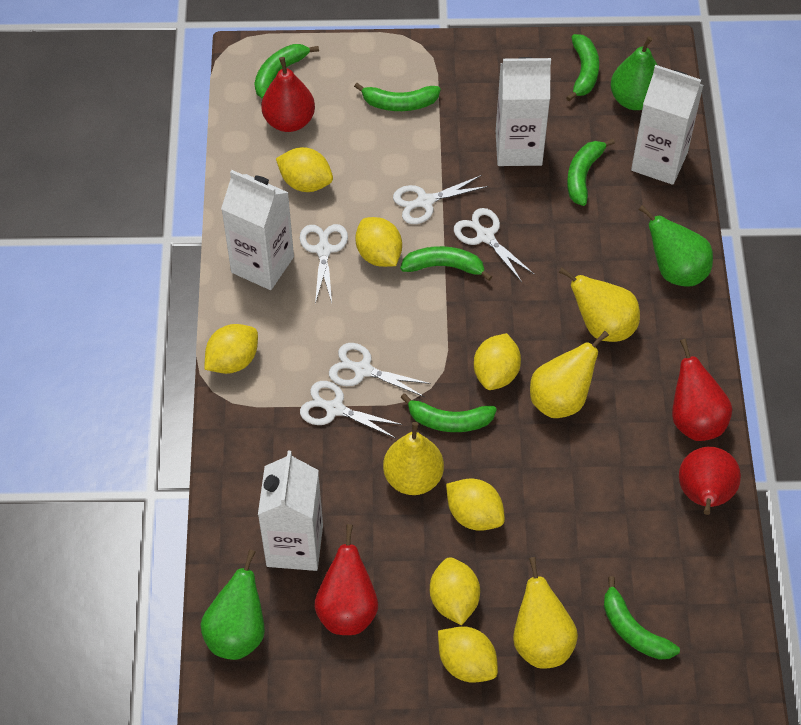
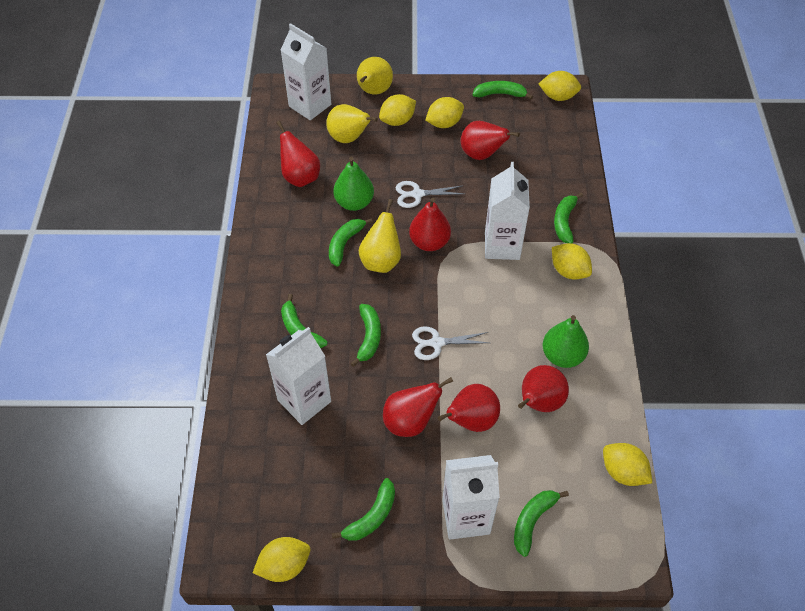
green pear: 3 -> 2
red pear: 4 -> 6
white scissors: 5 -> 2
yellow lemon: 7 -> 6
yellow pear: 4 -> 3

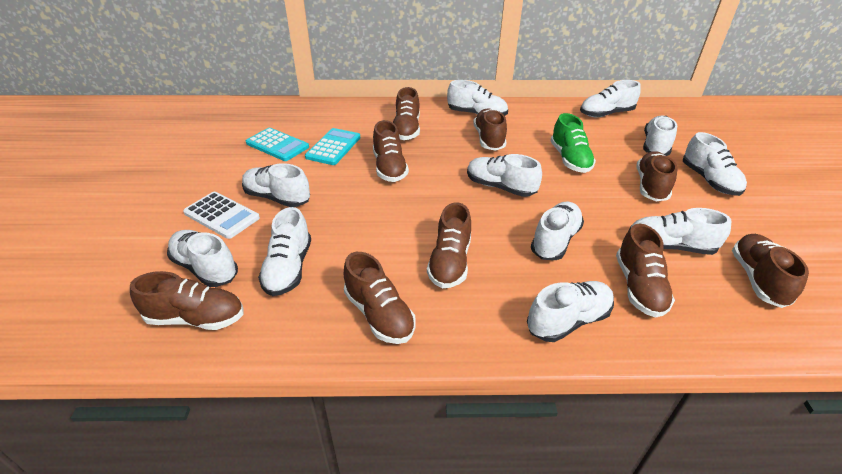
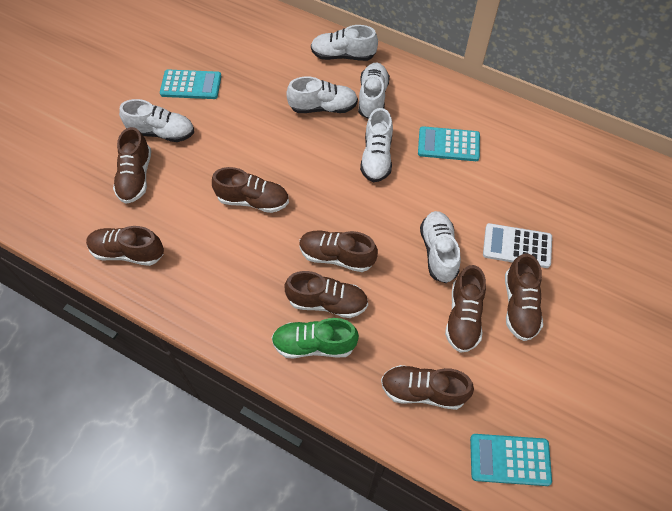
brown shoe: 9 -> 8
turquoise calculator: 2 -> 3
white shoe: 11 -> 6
===============
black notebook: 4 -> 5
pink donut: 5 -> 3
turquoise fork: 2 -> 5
===============
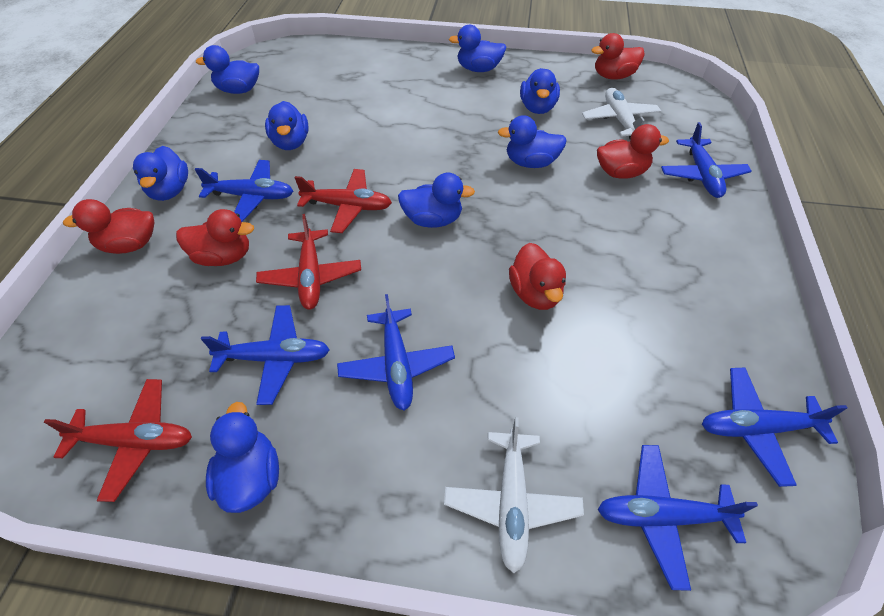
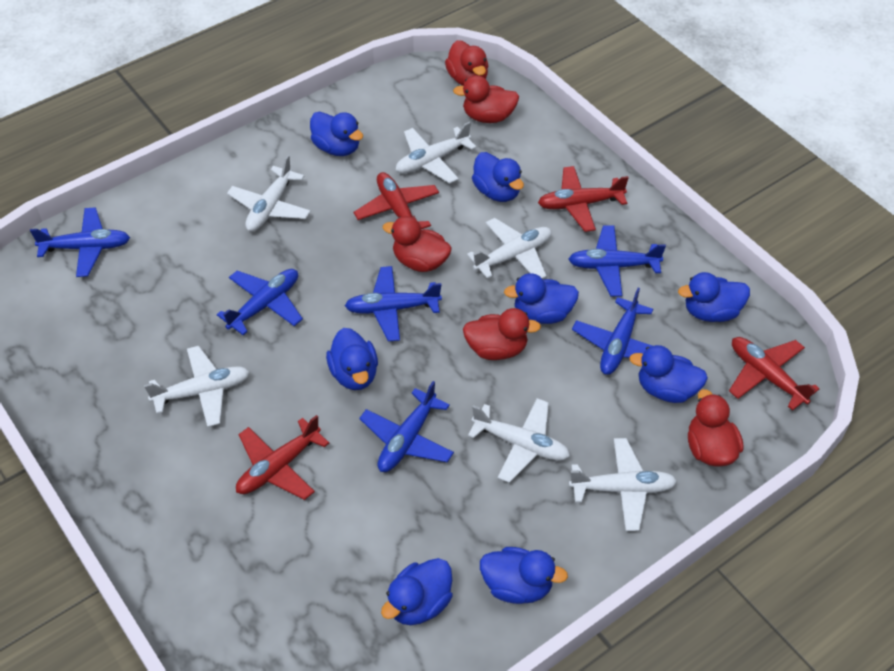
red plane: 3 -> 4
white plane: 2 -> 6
===============
How to complete this task:
Skipping every picture, transcribe exactly the lines above from the one containing "green pear: 3 -> 2" through the one containing "white shoe: 11 -> 6", both included.

Output for this task:
green pear: 3 -> 2
red pear: 4 -> 6
white scissors: 5 -> 2
yellow lemon: 7 -> 6
yellow pear: 4 -> 3

brown shoe: 9 -> 8
turquoise calculator: 2 -> 3
white shoe: 11 -> 6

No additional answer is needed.